>>>

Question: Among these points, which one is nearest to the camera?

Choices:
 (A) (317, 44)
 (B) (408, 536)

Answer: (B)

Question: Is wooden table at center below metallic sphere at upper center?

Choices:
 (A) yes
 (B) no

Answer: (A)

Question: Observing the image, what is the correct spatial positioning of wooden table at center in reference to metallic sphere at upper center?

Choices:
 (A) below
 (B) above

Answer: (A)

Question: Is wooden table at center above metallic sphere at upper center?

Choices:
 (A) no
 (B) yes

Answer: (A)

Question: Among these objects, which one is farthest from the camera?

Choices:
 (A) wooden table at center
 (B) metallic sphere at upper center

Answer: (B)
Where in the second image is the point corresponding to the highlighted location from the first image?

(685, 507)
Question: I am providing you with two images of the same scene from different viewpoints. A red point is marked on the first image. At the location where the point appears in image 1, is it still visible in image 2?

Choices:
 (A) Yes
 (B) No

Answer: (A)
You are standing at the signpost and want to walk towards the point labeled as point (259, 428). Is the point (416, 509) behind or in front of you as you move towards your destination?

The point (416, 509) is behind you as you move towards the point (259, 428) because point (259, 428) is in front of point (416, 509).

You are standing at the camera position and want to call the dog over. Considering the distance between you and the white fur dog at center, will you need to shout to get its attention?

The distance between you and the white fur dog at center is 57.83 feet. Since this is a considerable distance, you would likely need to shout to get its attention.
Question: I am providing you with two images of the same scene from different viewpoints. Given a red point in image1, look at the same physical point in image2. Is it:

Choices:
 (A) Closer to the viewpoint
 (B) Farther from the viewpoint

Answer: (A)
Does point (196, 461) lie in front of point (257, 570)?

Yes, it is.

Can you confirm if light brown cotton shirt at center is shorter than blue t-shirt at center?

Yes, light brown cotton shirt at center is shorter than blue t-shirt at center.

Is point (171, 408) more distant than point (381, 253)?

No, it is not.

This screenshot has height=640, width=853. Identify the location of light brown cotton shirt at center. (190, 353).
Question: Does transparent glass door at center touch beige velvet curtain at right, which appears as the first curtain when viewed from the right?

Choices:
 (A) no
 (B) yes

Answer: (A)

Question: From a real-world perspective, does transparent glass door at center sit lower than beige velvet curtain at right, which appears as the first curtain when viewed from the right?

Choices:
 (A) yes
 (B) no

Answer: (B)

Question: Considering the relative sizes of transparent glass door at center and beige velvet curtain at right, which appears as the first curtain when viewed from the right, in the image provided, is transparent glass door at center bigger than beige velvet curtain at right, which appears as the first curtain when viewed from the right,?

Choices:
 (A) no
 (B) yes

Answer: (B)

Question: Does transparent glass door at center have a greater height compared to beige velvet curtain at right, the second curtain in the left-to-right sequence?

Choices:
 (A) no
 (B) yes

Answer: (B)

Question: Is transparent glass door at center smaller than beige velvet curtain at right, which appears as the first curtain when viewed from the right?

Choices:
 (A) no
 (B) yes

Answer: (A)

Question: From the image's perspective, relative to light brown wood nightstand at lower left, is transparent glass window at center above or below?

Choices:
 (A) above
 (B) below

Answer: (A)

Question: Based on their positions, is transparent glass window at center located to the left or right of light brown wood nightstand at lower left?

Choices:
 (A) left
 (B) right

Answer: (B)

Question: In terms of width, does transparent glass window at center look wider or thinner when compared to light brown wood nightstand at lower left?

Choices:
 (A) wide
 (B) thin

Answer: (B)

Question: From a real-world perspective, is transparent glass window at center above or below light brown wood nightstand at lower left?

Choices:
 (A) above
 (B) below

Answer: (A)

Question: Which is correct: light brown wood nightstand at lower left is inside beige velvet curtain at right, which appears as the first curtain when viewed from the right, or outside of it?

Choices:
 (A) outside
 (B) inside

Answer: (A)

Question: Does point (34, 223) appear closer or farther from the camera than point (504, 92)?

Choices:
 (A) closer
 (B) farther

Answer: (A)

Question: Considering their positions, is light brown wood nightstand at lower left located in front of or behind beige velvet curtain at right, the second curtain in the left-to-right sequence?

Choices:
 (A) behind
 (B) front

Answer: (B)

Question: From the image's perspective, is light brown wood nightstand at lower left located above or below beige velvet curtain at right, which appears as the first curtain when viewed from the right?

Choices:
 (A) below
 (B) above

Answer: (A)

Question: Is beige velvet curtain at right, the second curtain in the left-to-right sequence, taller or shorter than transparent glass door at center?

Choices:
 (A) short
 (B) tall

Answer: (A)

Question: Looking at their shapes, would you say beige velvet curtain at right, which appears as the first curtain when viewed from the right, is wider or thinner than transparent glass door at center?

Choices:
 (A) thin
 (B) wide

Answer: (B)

<<<

## Exercise brief
Locate each line in the records above that contains the word "cotton" and copy those lines out.

## Complete response
Can you confirm if light brown cotton shirt at center is shorter than blue t-shirt at center?
Yes, light brown cotton shirt at center is shorter than blue t-shirt at center.
This screenshot has height=640, width=853. Identify the location of light brown cotton shirt at center. (190, 353).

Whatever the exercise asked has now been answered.